* Raw data

------------------------------

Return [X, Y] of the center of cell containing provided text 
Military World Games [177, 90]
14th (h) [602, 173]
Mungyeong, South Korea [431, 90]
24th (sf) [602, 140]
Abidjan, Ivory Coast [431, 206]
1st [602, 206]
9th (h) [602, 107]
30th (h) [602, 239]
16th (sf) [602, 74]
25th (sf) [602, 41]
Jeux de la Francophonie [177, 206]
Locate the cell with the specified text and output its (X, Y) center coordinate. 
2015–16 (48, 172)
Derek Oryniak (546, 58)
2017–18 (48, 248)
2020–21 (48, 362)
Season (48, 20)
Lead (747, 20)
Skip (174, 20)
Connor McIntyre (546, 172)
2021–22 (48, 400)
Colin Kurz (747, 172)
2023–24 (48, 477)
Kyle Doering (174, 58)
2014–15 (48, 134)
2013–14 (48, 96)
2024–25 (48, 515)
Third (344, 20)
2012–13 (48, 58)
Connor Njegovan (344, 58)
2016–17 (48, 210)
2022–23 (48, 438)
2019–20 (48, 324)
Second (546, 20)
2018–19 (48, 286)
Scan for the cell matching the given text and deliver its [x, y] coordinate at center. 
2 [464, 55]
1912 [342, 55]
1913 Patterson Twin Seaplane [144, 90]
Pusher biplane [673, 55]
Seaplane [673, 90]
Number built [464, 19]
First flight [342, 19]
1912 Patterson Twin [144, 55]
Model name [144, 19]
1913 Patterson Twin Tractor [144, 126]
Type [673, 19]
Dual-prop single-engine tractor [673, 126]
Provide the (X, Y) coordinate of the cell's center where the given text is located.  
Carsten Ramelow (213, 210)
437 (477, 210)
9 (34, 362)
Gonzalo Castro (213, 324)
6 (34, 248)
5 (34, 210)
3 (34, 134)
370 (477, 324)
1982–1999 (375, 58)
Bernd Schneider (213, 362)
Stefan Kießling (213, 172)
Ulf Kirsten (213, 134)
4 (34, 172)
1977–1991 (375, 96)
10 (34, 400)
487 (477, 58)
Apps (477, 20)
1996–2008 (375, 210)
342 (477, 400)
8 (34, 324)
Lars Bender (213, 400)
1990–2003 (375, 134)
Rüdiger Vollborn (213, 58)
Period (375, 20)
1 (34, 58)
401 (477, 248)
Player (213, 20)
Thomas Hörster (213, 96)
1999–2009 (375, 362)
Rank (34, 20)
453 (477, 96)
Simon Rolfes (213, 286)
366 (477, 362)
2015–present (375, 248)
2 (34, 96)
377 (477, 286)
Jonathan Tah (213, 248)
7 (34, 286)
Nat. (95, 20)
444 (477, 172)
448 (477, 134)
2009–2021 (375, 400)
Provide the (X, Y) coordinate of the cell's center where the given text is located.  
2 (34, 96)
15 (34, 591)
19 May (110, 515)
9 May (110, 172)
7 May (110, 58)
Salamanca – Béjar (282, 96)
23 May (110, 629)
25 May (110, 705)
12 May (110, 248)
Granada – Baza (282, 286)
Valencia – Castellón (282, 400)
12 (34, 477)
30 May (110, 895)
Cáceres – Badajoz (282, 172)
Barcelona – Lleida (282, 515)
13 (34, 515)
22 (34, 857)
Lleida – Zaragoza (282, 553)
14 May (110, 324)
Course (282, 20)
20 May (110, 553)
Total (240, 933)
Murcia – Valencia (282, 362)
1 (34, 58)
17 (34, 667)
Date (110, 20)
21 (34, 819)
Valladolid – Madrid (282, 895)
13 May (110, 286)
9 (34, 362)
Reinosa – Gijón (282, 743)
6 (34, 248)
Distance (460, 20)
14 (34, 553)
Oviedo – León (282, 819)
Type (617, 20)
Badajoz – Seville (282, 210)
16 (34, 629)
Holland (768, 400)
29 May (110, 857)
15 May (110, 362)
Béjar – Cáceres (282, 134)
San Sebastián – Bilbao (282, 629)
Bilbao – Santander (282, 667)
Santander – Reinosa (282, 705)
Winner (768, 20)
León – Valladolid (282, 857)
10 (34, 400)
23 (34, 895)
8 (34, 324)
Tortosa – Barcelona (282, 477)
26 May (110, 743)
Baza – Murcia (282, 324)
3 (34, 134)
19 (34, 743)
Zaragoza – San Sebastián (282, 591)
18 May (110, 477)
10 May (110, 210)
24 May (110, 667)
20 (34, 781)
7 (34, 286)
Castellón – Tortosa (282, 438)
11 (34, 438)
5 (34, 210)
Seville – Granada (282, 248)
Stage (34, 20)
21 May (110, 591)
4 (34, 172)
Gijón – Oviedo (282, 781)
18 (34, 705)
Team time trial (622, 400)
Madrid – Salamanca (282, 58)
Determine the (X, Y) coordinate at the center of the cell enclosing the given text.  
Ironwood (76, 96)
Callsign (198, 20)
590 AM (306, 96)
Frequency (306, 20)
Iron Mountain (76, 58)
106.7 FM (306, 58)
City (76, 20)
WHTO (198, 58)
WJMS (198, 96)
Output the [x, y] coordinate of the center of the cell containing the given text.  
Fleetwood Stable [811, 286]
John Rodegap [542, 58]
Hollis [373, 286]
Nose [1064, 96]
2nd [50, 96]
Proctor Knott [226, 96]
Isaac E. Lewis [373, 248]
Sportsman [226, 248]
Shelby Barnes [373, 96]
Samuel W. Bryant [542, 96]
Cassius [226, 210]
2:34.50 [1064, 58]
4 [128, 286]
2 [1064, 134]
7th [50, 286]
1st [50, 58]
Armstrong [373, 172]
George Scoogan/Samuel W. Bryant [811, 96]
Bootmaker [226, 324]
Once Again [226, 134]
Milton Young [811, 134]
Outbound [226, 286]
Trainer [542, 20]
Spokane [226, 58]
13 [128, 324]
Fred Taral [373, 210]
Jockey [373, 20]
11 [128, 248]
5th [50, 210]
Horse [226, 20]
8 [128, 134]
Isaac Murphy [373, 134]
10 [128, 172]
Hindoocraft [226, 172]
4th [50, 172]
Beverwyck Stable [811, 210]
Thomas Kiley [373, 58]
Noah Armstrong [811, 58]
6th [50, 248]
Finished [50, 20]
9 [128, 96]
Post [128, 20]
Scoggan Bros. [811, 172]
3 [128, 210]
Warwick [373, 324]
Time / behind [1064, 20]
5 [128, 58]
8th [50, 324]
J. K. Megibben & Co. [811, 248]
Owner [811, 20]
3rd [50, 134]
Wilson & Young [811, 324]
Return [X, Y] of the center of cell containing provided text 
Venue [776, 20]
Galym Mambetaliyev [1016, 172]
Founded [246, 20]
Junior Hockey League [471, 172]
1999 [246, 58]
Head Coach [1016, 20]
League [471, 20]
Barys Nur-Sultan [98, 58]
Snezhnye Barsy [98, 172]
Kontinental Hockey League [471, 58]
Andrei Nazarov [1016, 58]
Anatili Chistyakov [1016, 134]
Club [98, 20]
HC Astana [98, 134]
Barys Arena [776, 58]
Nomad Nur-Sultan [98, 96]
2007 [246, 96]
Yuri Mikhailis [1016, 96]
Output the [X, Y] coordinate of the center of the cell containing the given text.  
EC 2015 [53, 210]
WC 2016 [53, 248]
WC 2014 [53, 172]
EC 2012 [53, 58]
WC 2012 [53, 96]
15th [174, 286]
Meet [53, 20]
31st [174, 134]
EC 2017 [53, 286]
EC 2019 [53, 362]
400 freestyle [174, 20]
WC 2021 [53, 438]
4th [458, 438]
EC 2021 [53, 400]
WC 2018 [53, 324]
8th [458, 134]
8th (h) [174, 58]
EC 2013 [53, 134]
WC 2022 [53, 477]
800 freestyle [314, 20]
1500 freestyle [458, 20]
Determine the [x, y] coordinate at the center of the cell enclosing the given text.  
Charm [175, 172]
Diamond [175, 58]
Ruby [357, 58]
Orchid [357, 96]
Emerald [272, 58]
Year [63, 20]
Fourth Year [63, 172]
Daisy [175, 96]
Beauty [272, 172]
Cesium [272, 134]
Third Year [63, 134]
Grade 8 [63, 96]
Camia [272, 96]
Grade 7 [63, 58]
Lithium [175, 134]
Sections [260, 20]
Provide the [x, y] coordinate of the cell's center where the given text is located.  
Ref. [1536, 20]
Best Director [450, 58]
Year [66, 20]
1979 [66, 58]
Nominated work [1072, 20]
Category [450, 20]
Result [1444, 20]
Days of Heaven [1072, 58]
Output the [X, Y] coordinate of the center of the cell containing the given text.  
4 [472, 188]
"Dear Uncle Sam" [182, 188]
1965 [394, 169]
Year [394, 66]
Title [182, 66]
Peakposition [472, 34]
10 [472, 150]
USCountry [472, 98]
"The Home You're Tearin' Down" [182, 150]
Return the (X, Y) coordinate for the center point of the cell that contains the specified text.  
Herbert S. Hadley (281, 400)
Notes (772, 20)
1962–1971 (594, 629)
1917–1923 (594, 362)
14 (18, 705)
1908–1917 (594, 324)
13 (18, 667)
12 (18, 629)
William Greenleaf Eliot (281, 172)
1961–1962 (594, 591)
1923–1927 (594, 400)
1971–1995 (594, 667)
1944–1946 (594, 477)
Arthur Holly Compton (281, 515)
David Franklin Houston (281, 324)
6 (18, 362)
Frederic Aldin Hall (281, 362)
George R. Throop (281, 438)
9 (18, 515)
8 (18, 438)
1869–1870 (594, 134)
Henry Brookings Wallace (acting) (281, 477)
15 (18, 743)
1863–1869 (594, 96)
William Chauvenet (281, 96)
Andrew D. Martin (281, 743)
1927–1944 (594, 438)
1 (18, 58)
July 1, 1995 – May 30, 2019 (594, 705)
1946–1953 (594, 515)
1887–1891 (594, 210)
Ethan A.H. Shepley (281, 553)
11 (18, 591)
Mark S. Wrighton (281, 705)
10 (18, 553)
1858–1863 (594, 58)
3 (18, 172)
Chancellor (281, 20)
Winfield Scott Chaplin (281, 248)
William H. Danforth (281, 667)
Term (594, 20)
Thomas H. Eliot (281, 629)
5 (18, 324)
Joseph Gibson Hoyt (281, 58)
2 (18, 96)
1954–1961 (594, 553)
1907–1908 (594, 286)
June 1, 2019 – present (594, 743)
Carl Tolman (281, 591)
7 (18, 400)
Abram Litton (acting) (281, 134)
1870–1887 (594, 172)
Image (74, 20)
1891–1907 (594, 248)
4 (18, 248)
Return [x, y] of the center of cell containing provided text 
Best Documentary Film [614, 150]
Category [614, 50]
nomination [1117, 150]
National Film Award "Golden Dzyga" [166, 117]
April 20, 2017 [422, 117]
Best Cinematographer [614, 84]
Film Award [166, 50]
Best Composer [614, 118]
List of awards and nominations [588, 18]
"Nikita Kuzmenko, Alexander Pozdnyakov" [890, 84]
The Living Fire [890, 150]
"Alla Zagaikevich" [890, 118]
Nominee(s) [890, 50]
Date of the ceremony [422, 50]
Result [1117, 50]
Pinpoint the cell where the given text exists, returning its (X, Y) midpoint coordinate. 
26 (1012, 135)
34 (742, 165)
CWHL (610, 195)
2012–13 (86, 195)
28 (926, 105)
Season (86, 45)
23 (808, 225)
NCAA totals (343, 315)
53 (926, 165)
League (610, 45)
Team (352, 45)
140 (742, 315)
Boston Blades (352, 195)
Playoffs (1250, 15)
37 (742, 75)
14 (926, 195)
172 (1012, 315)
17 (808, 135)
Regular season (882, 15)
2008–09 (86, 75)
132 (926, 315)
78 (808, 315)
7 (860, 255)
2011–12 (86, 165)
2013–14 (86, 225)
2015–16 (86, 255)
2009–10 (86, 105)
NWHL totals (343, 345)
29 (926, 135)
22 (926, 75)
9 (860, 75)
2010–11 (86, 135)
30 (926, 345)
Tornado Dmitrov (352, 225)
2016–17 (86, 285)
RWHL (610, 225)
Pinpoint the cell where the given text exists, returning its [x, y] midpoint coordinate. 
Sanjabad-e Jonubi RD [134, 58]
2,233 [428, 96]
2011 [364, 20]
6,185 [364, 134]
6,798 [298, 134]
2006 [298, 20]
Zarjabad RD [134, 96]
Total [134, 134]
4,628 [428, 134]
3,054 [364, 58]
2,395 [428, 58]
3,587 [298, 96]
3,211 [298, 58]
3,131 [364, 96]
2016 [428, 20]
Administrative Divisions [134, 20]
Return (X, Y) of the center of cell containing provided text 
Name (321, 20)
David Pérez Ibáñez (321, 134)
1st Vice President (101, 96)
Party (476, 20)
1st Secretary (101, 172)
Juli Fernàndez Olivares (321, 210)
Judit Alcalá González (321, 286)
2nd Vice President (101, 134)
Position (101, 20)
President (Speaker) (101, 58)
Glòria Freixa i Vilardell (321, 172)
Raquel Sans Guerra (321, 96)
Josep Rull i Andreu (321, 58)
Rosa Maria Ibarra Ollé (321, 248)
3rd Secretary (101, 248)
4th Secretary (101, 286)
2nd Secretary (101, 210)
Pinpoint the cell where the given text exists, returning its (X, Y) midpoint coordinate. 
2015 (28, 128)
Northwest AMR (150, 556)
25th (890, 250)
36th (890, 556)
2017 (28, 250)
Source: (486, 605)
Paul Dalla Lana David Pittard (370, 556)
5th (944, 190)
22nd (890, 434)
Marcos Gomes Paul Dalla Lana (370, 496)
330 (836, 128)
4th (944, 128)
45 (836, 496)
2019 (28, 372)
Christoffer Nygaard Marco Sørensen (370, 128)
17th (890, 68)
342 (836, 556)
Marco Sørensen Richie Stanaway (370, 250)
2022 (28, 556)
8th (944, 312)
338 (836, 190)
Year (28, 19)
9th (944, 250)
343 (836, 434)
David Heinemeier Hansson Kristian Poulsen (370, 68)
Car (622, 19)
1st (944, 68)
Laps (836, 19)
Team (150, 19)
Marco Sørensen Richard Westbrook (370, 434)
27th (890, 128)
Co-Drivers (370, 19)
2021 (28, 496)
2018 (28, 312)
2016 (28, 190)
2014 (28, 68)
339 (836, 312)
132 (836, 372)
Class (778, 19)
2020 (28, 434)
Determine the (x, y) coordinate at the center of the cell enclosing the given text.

------------------------------

* Problem
Can you rewrite the records from their first line through the line that contains "Locate the cell", replacing "South Korea" with "Republic of Korea" and keeping everything else unchanged?

* Full response
Return [X, Y] of the center of cell containing provided text 
Military World Games [177, 90]
14th (h) [602, 173]
Mungyeong, Republic of Korea [431, 90]
24th (sf) [602, 140]
Abidjan, Ivory Coast [431, 206]
1st [602, 206]
9th (h) [602, 107]
30th (h) [602, 239]
16th (sf) [602, 74]
25th (sf) [602, 41]
Jeux de la Francophonie [177, 206]
Locate the cell with the specified text and output its (X, Y) center coordinate. 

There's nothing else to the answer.